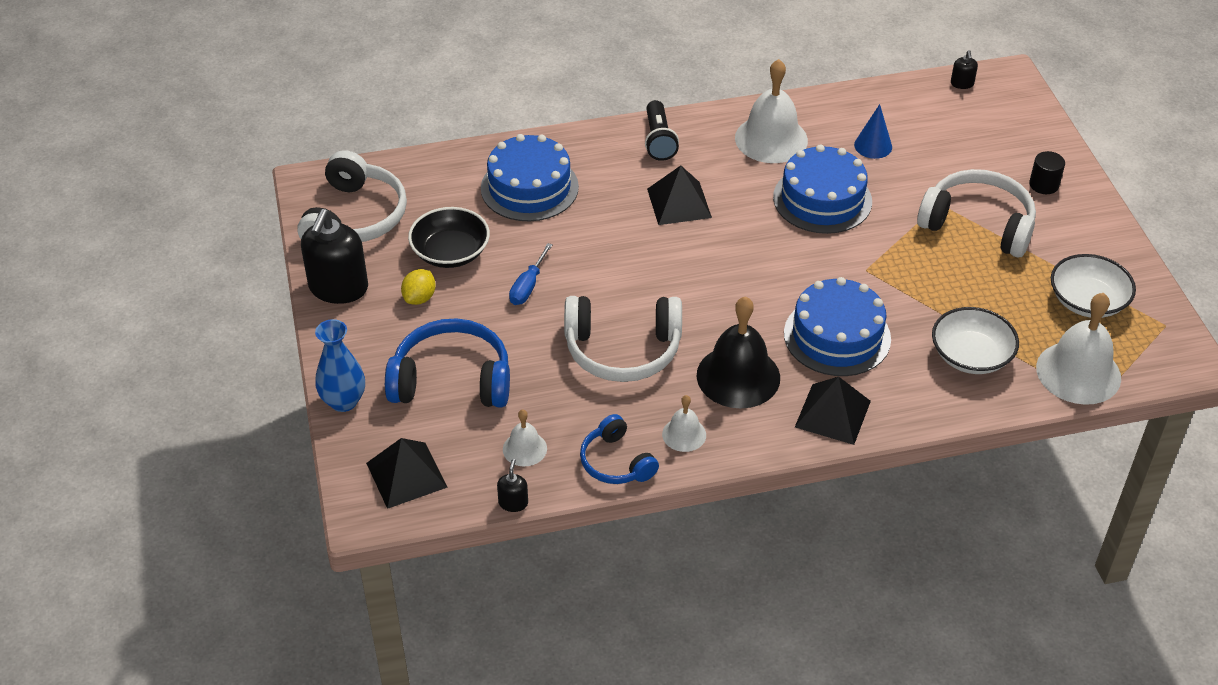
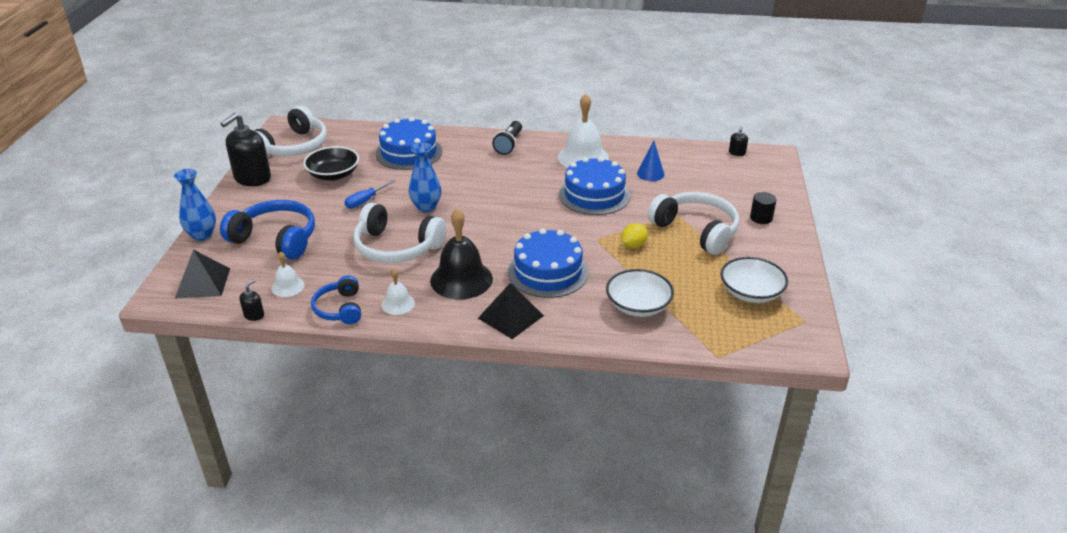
camera: 20 degrees right, 10 degrees down
(419, 298) = (295, 193): yellow lemon -> yellow lemon (633, 245)
(617, 275) = (426, 207): none -> blue vase
(679, 203) = (496, 178): black pyramid -> none
(1078, 372) = (715, 335): white bell -> none

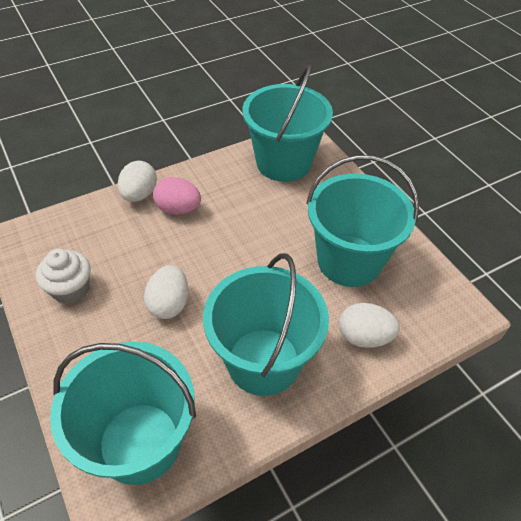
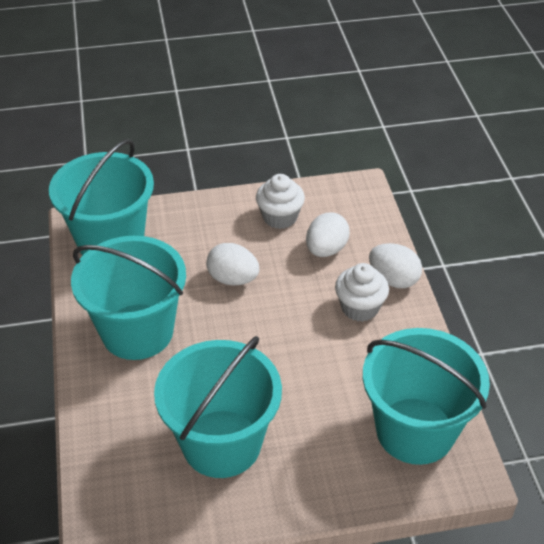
camera: 110 degrees right, 5 degrees down
(178, 209) = (360, 307): pink egg -> white cupcake
(364, 337) = (120, 419): white egg -> white egg (326, 249)

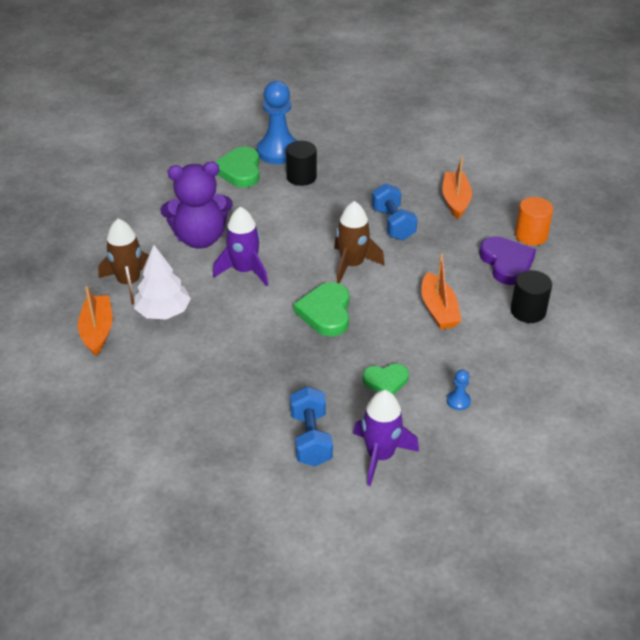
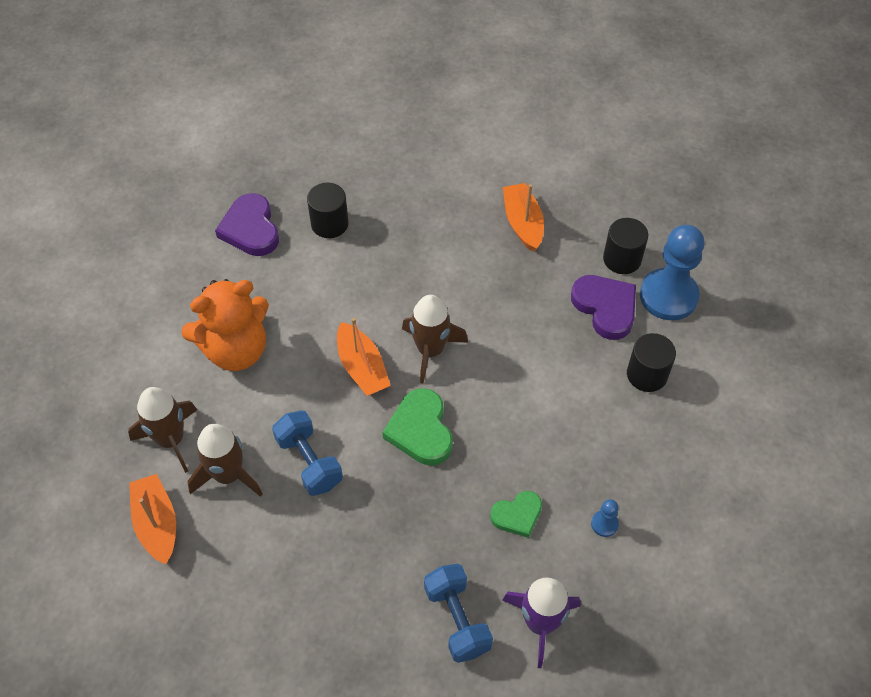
camera: 15 degrees left, 15 degrees up
(163, 312) = (228, 475): white tree -> brown rocket
(200, 238) = (236, 350): purple teddy bear -> orange teddy bear
(240, 171) = (250, 229): green heart -> purple heart
(244, 271) = (305, 388): purple rocket -> none
(278, 152) = (289, 188): blue pawn -> blue pawn (668, 296)
(393, 224) = (460, 276): blue dumbbell -> blue dumbbell (309, 462)
(438, 310) = (547, 396): orange boat -> orange boat (362, 367)
(531, 235) = (622, 259): orange cylinder -> black cylinder

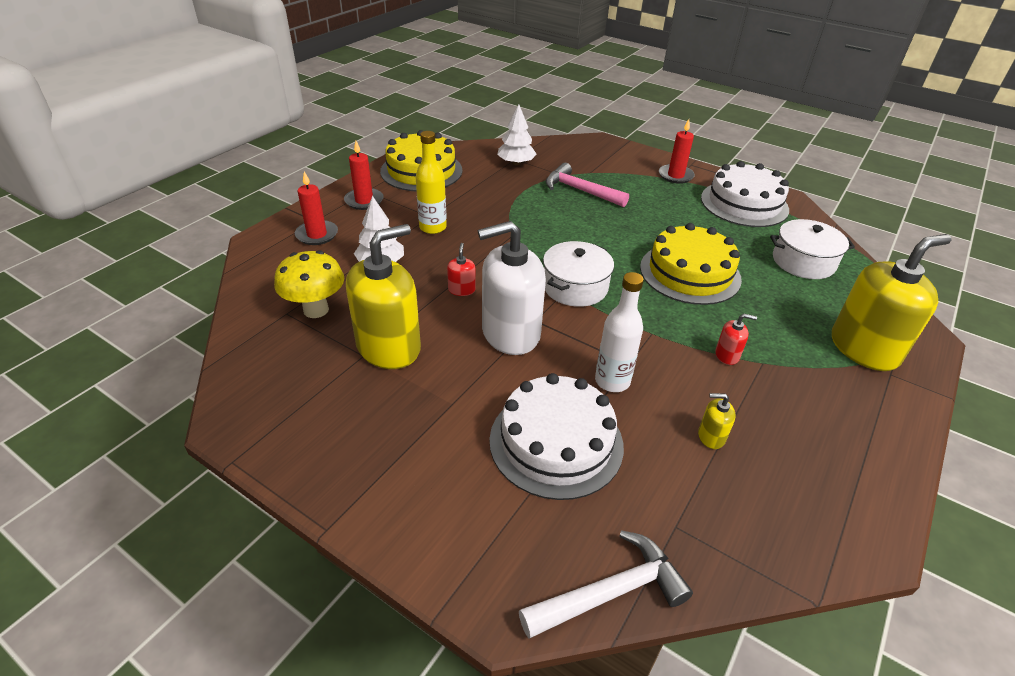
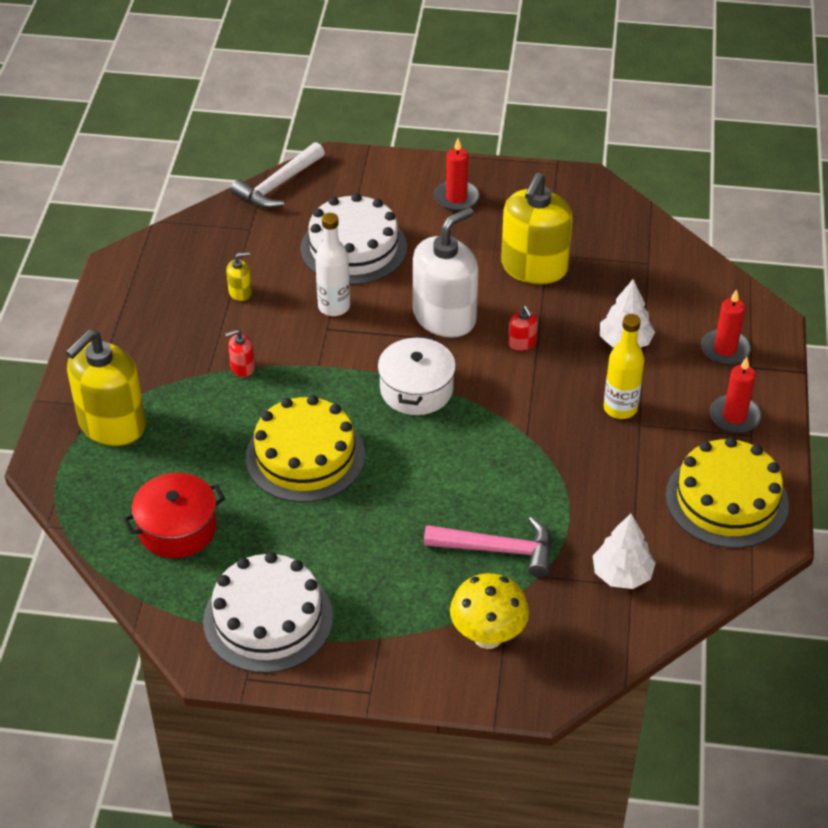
camera: 155 degrees right, 5 degrees up
(316, 310) = (627, 274): yellow mushroom -> yellow mushroom (488, 636)
(675, 176) = (383, 647): red candle -> red candle (456, 198)
(803, 262) = (177, 528): white pot -> red pot

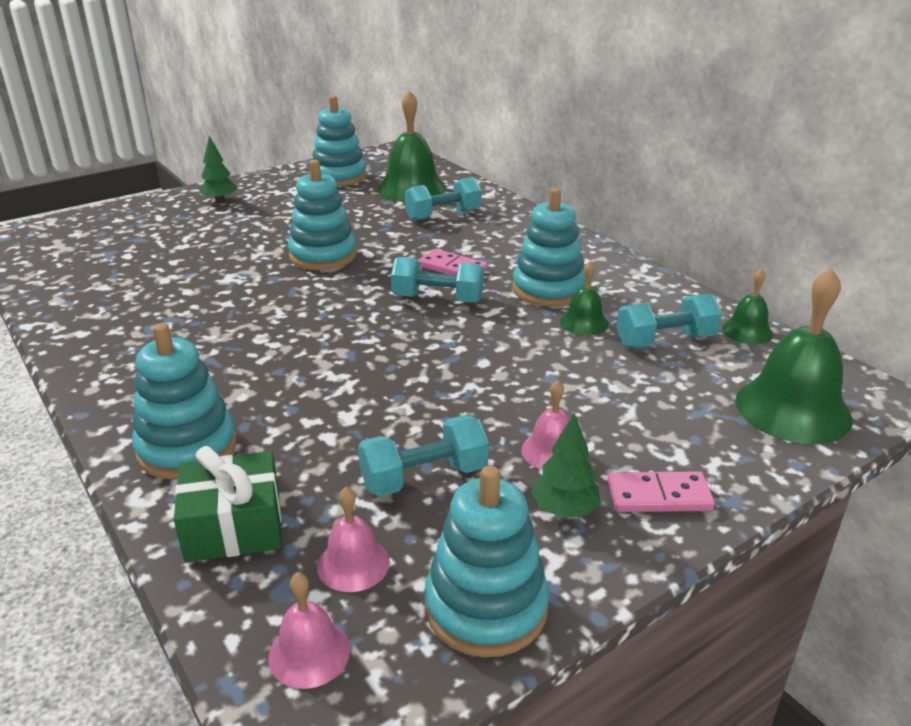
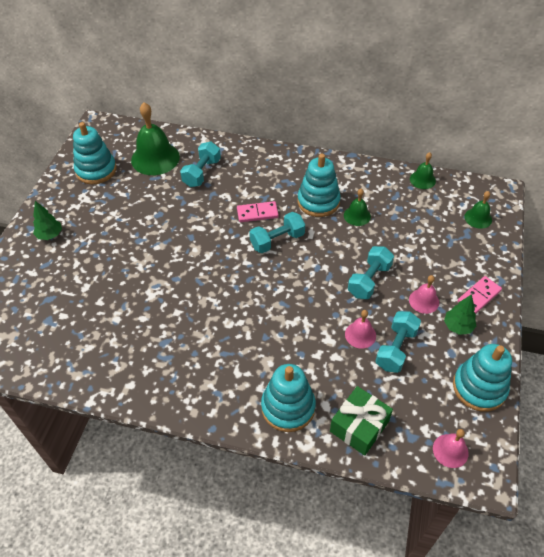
camera: 40 degrees left, 20 degrees up
(323, 255) = (179, 244): turquoise stacking toy -> none
(353, 564) = (420, 406): pink bell -> pink bell (360, 335)
(665, 341) = (399, 206): turquoise dumbbell -> turquoise dumbbell (369, 280)
(793, 409) = (478, 218): green bell -> green bell, size x0.52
※
REQUIRED ACTION: Repeat the material above exactly. Leave every picture out of it.

RESPONSE:
camera: 20 degrees right, 10 degrees down
(419, 298) = (295, 193): yellow lemon -> yellow lemon (633, 245)
(617, 275) = (426, 207): none -> blue vase
(679, 203) = (496, 178): black pyramid -> none
(1078, 372) = (715, 335): white bell -> none

camera: 110 degrees right, 5 degrees down
(178, 209) = (360, 307): pink egg -> white cupcake
(364, 337) = (120, 419): white egg -> white egg (326, 249)

camera: 15 degrees left, 15 degrees up
(163, 312) = (228, 475): white tree -> brown rocket
(200, 238) = (236, 350): purple teddy bear -> orange teddy bear
(240, 171) = (250, 229): green heart -> purple heart
(244, 271) = (305, 388): purple rocket -> none
(278, 152) = (289, 188): blue pawn -> blue pawn (668, 296)
(393, 224) = (460, 276): blue dumbbell -> blue dumbbell (309, 462)
(438, 310) = (547, 396): orange boat -> orange boat (362, 367)
(531, 235) = (622, 259): orange cylinder -> black cylinder

camera: 155 degrees right, 5 degrees up
(316, 310) = (627, 274): yellow mushroom -> yellow mushroom (488, 636)
(675, 176) = (383, 647): red candle -> red candle (456, 198)
(803, 262) = (177, 528): white pot -> red pot

camera: 40 degrees left, 20 degrees up
(323, 255) = (179, 244): turquoise stacking toy -> none
(353, 564) = (420, 406): pink bell -> pink bell (360, 335)
(665, 341) = (399, 206): turquoise dumbbell -> turquoise dumbbell (369, 280)
(793, 409) = (478, 218): green bell -> green bell, size x0.52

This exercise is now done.